*MATERIAL PROVIDED*
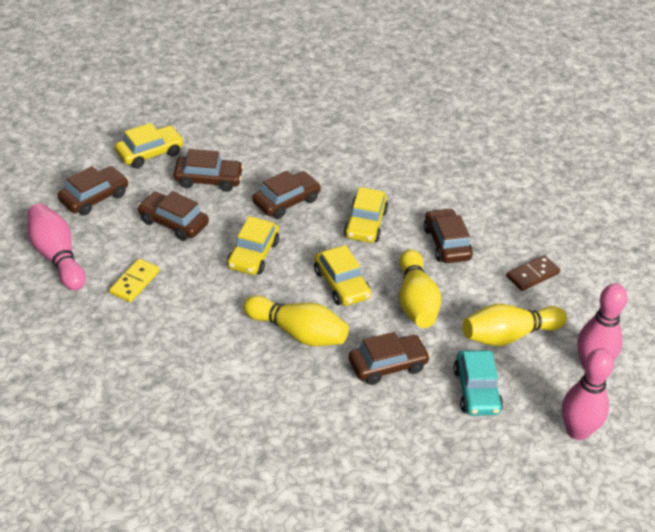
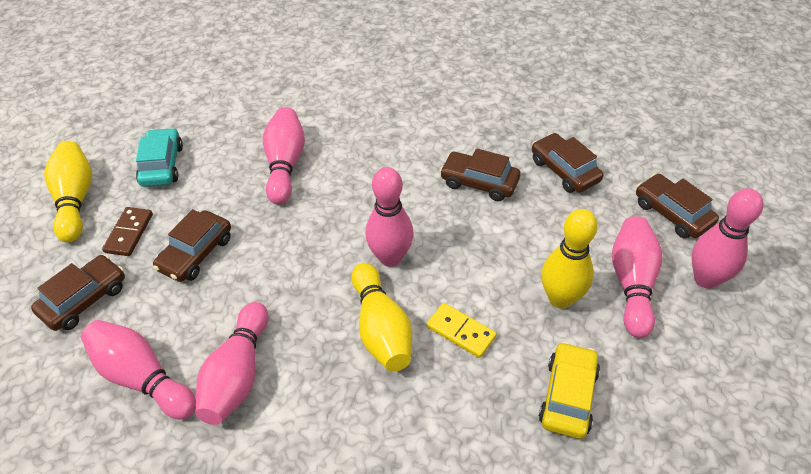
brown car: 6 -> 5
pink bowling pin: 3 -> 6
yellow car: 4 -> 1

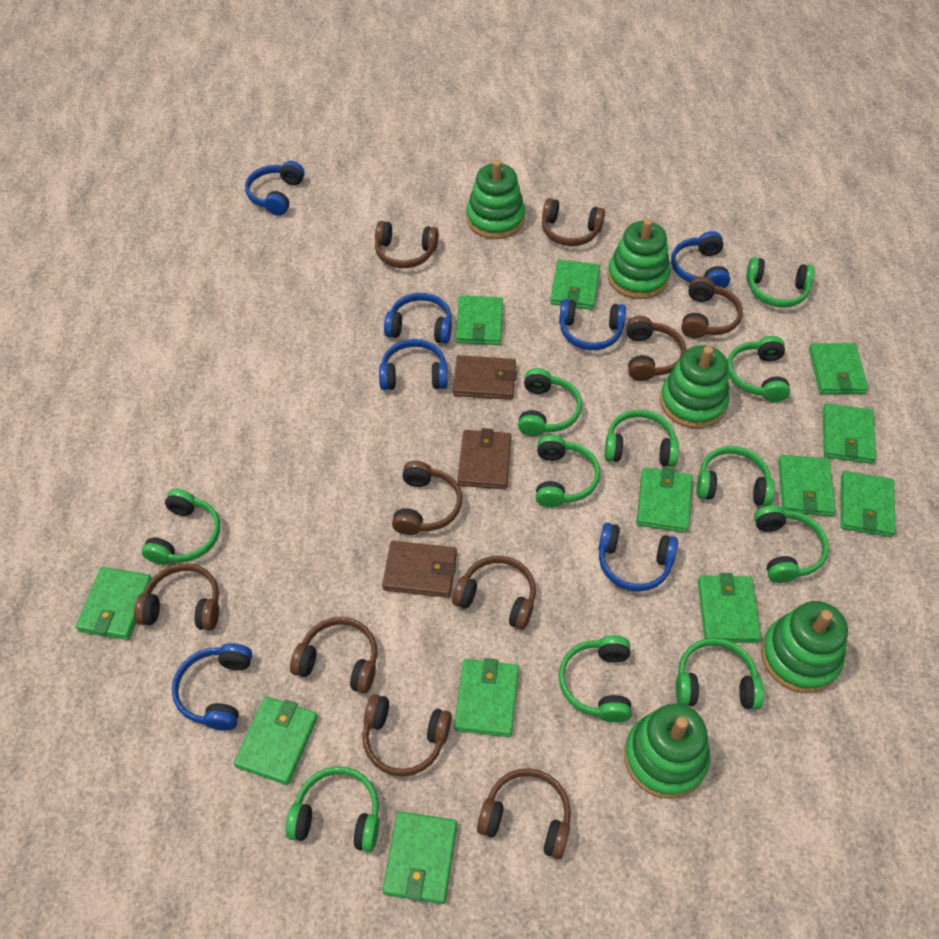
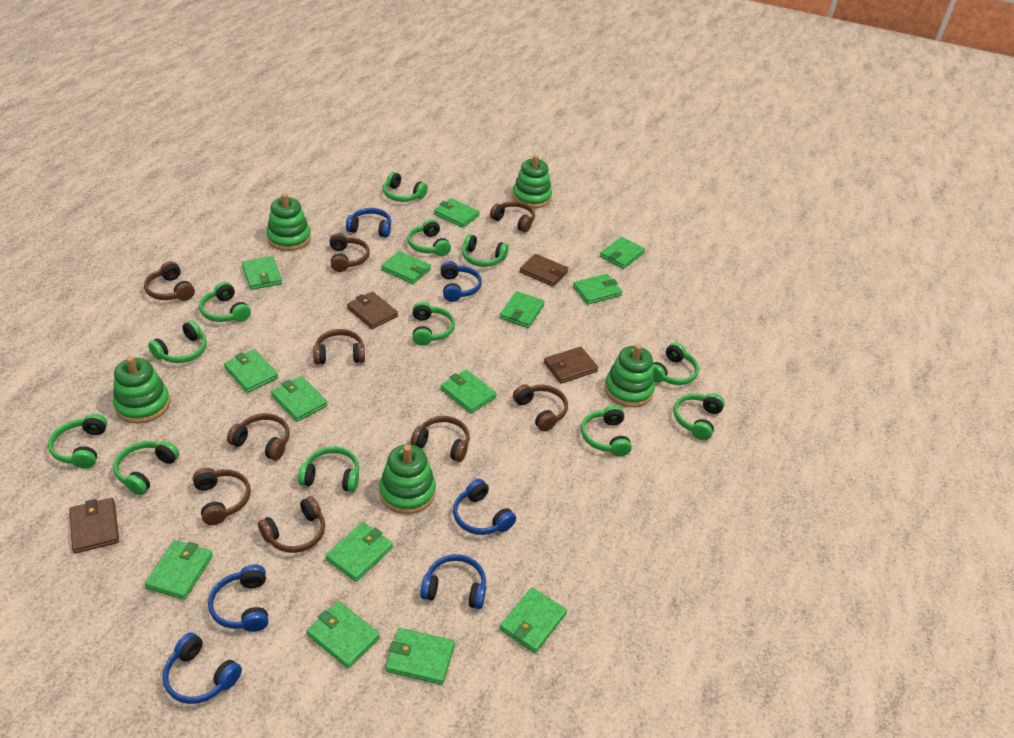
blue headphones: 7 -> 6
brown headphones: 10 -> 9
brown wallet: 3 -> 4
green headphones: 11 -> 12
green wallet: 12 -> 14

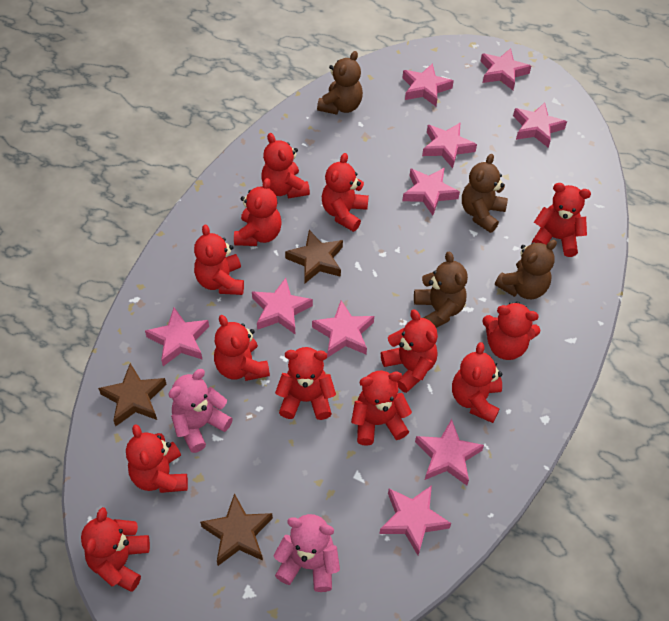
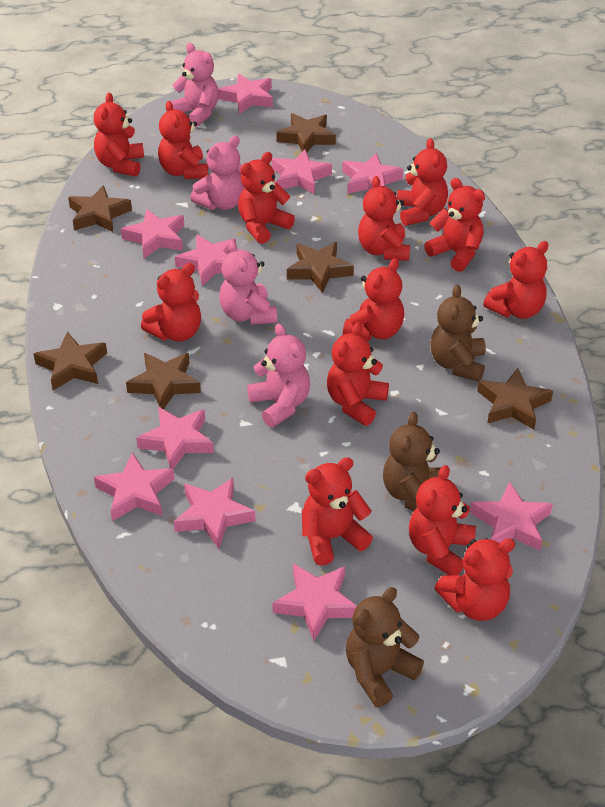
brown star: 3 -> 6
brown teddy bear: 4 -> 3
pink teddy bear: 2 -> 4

*TASK BRIEF*
Copy only this, please: the line with "green wallet: 12 -> 14" and every line after it through the end of the data, with no pictures.

*ANSWER BELOW*
green wallet: 12 -> 14

brown star: 3 -> 6
brown teddy bear: 4 -> 3
pink teddy bear: 2 -> 4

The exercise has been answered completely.